EXERCISE GOAL: Look through the records below for the line with "red brick G4:G7". Return that line and each one after it up to and including the line with "none -> tan round brick G4:H5 level 2", exactly.

DATA EXCERPTS:

▼▼▼

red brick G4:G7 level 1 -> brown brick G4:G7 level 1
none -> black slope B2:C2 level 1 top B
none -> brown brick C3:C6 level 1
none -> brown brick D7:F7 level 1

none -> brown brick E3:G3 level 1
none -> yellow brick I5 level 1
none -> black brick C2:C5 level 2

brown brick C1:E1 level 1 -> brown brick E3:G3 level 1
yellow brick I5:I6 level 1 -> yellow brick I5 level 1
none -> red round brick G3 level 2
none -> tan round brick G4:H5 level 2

▲▲▲
▼▼▼

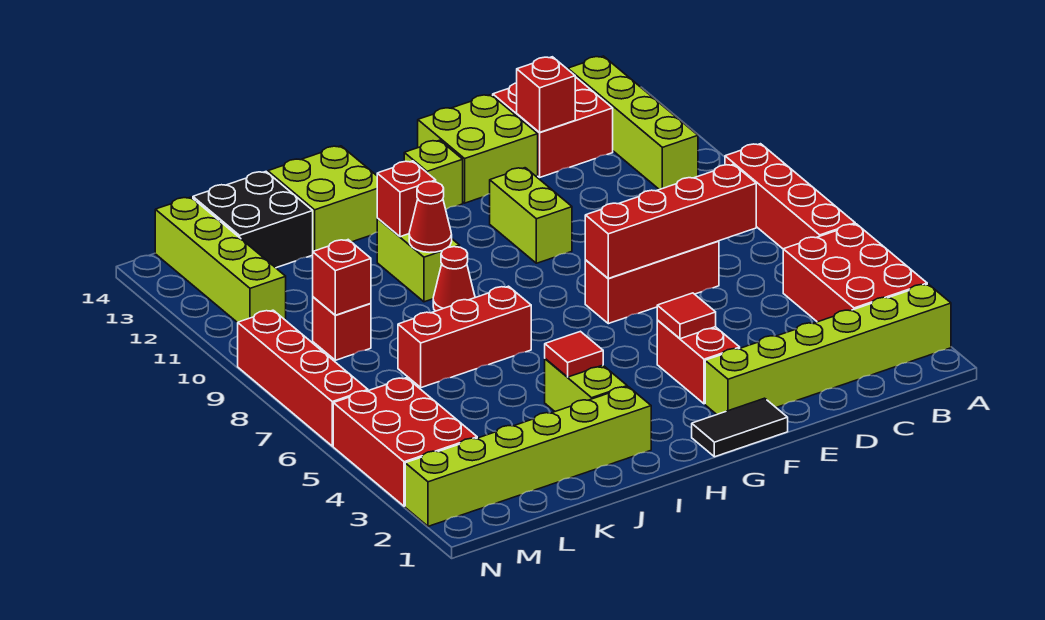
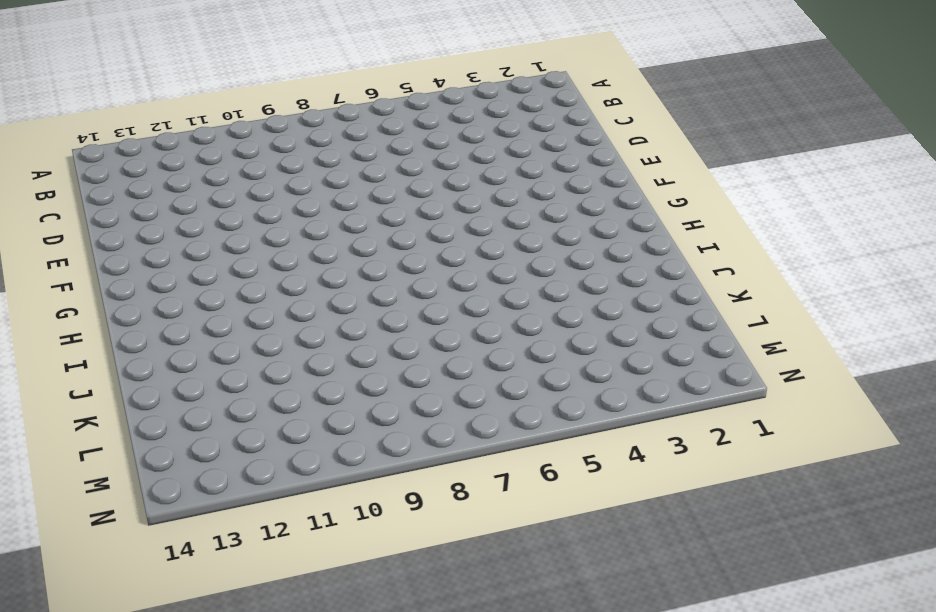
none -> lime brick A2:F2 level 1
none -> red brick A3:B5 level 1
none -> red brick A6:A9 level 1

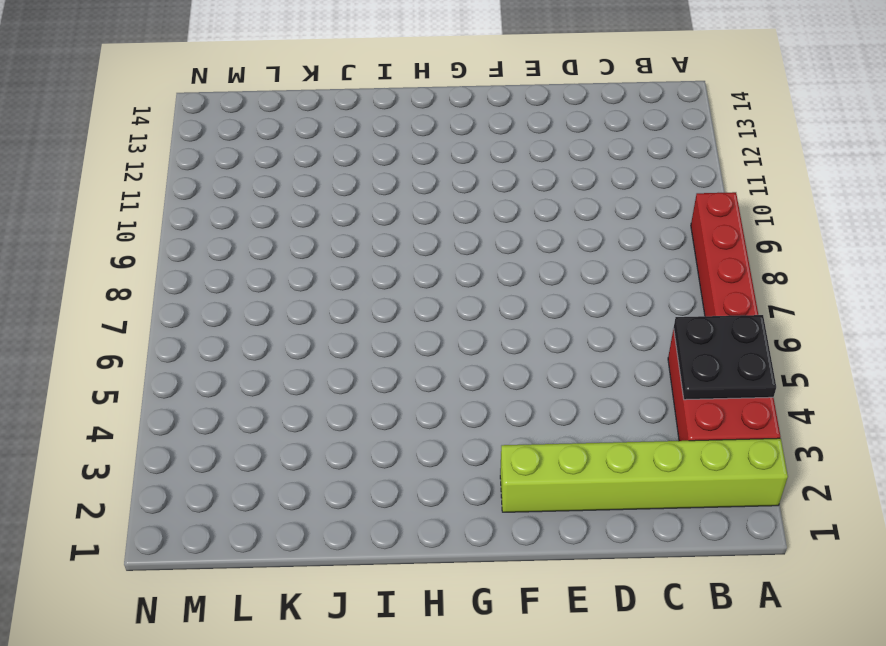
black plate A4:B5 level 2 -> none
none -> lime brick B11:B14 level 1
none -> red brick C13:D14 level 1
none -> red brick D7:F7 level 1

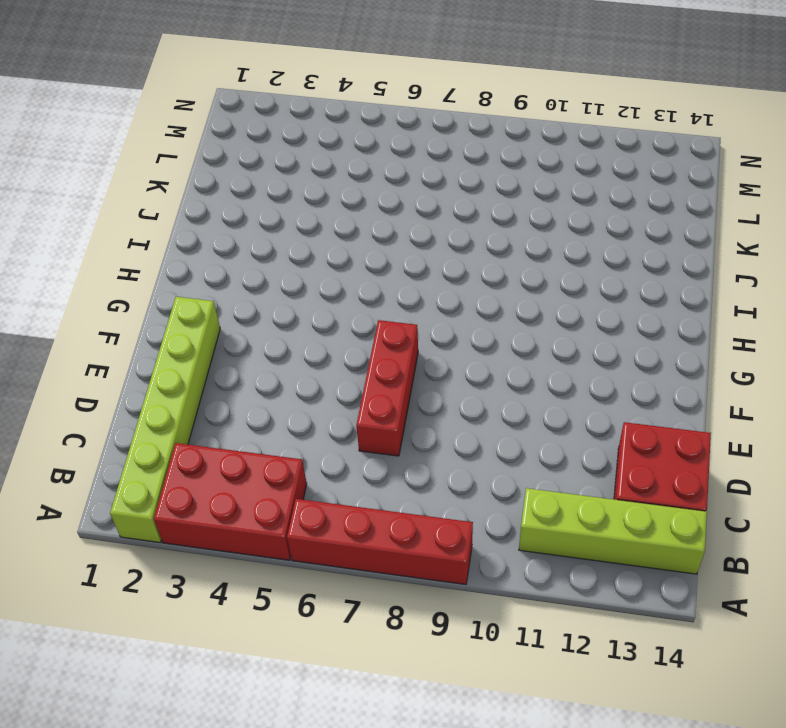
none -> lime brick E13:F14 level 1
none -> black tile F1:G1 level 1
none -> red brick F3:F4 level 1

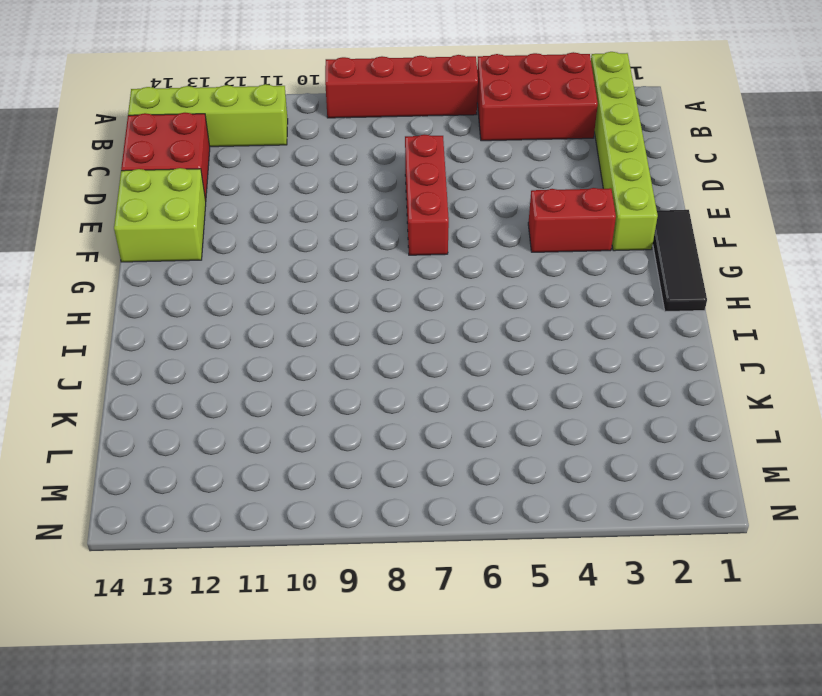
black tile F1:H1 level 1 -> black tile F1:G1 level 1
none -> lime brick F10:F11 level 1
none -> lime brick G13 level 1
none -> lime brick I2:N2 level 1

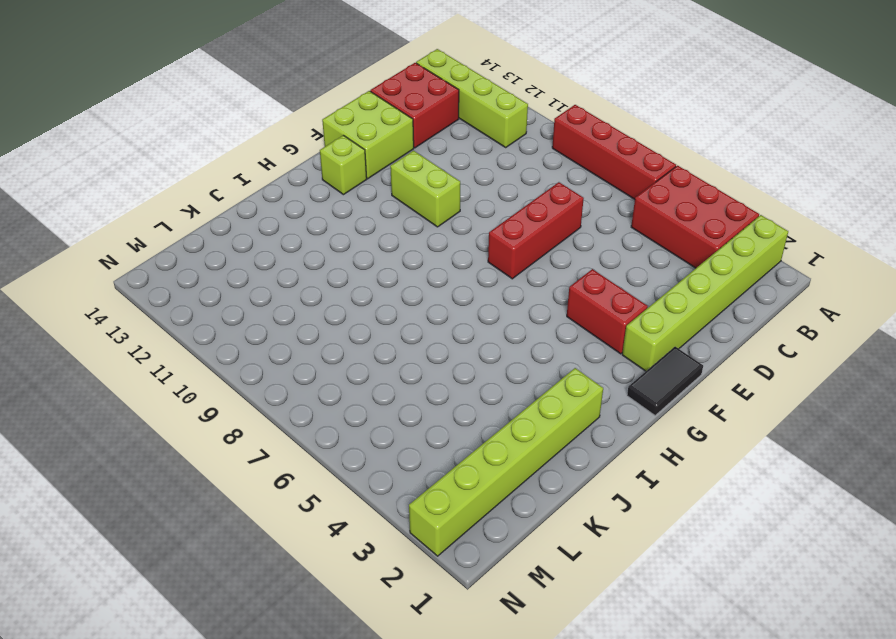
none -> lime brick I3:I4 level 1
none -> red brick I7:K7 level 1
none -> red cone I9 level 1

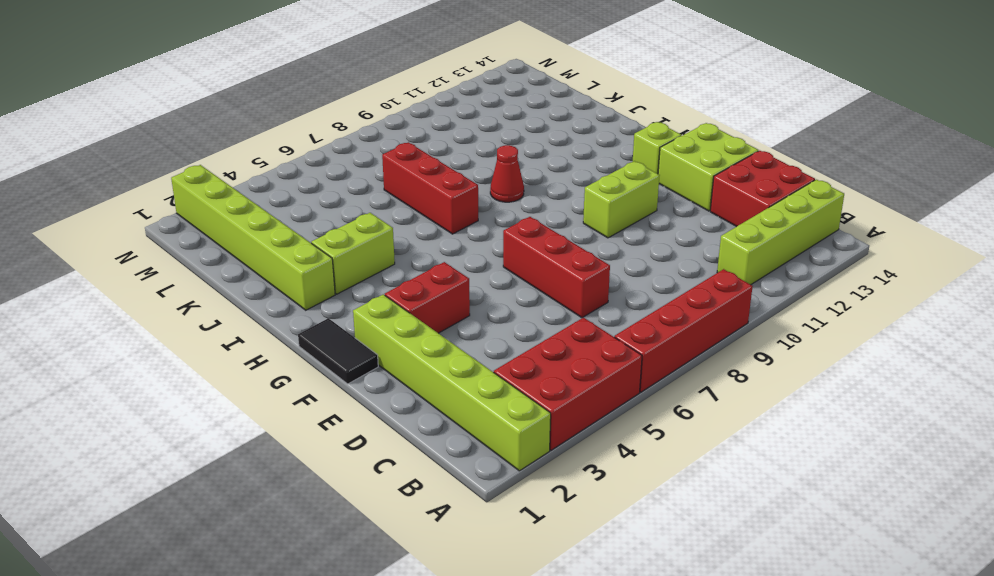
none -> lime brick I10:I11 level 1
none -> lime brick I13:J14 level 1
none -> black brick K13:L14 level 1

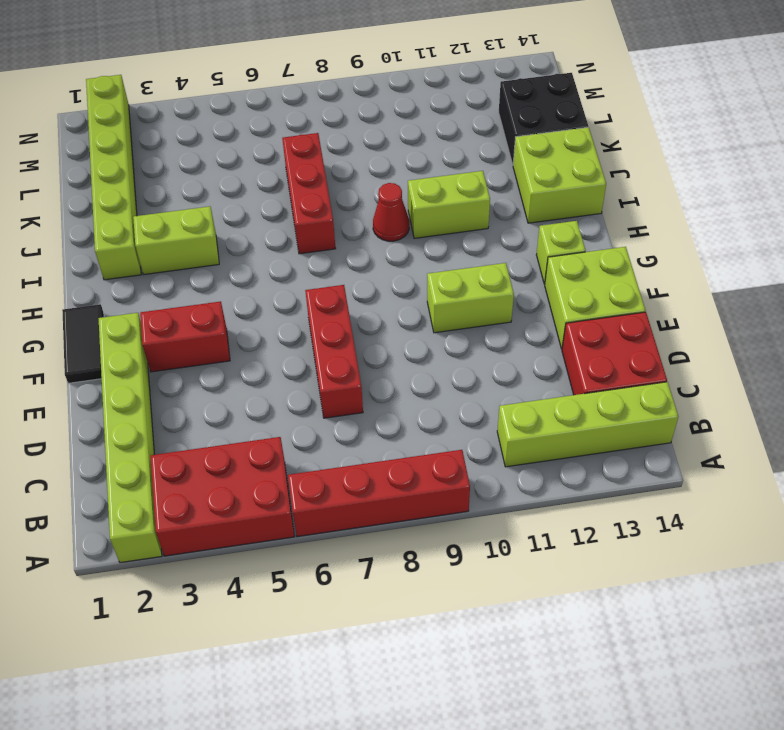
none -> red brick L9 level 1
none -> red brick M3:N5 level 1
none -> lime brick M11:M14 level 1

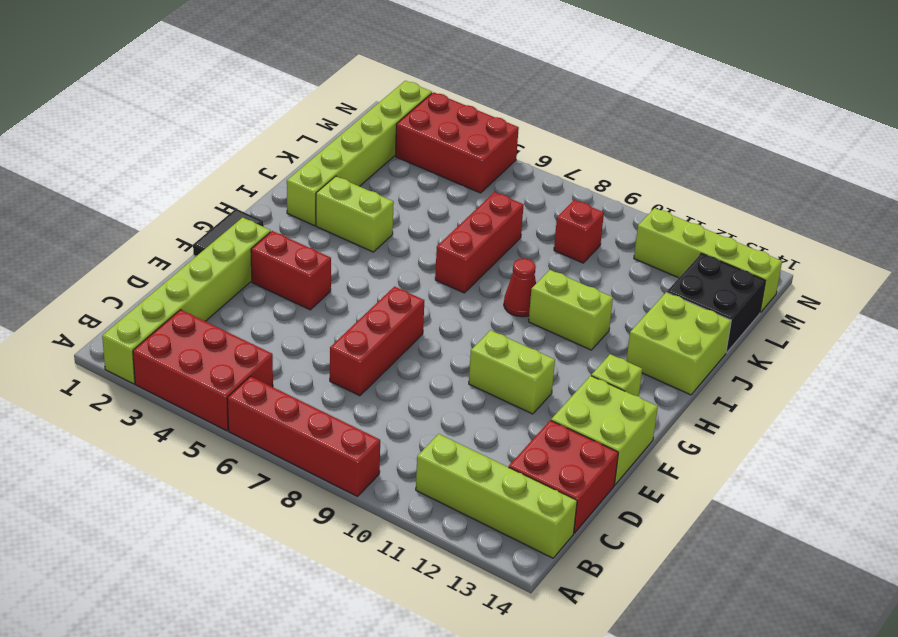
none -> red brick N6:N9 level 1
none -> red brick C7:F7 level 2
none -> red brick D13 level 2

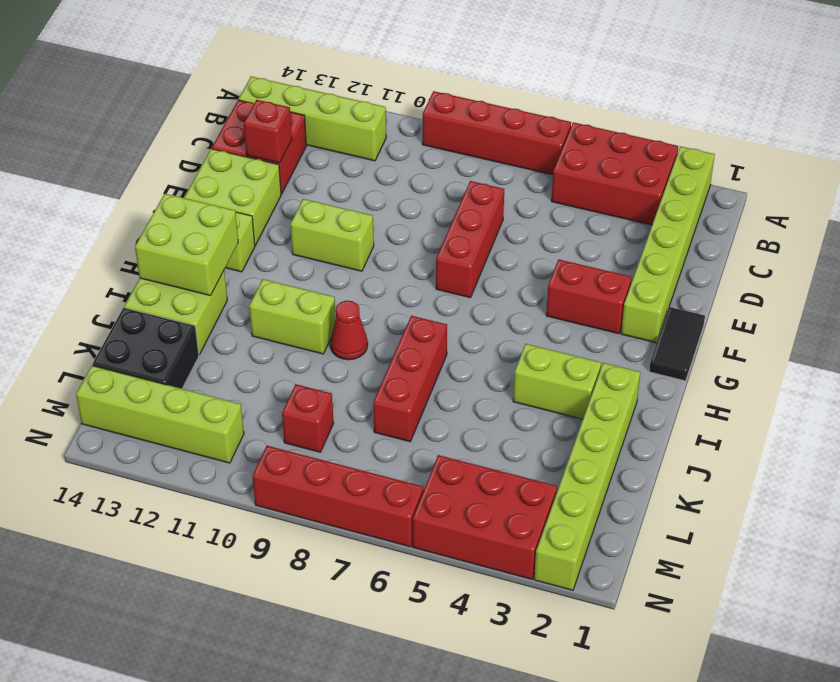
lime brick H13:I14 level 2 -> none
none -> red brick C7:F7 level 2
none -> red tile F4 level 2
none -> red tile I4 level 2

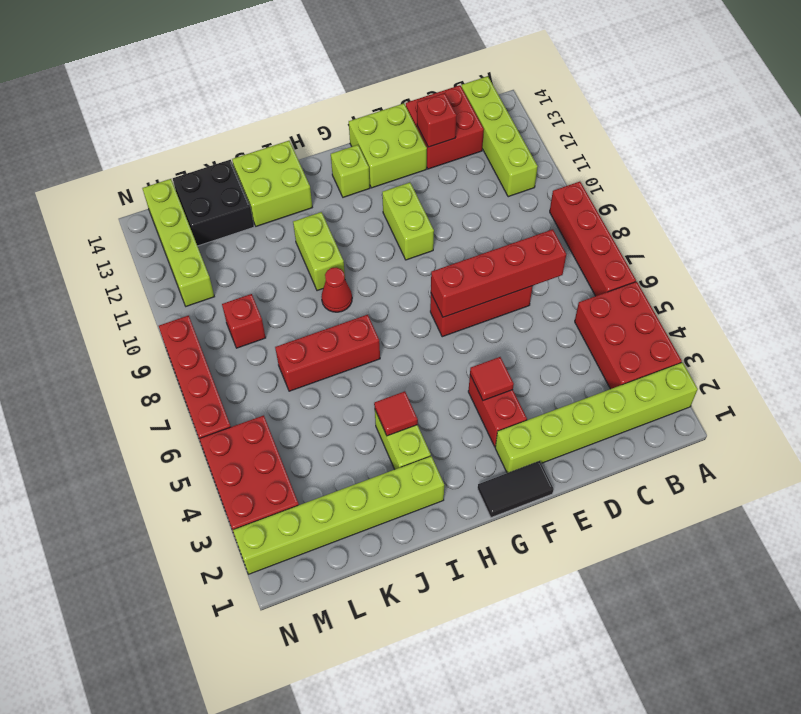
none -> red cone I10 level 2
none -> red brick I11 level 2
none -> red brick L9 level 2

▲▲▲

RESPONSE AREA:
red brick G4:G7 level 1 -> brown brick G4:G7 level 1
none -> black slope B2:C2 level 1 top B
none -> brown brick C3:C6 level 1
none -> brown brick D7:F7 level 1

none -> brown brick E3:G3 level 1
none -> yellow brick I5 level 1
none -> black brick C2:C5 level 2

brown brick C1:E1 level 1 -> brown brick E3:G3 level 1
yellow brick I5:I6 level 1 -> yellow brick I5 level 1
none -> red round brick G3 level 2
none -> tan round brick G4:H5 level 2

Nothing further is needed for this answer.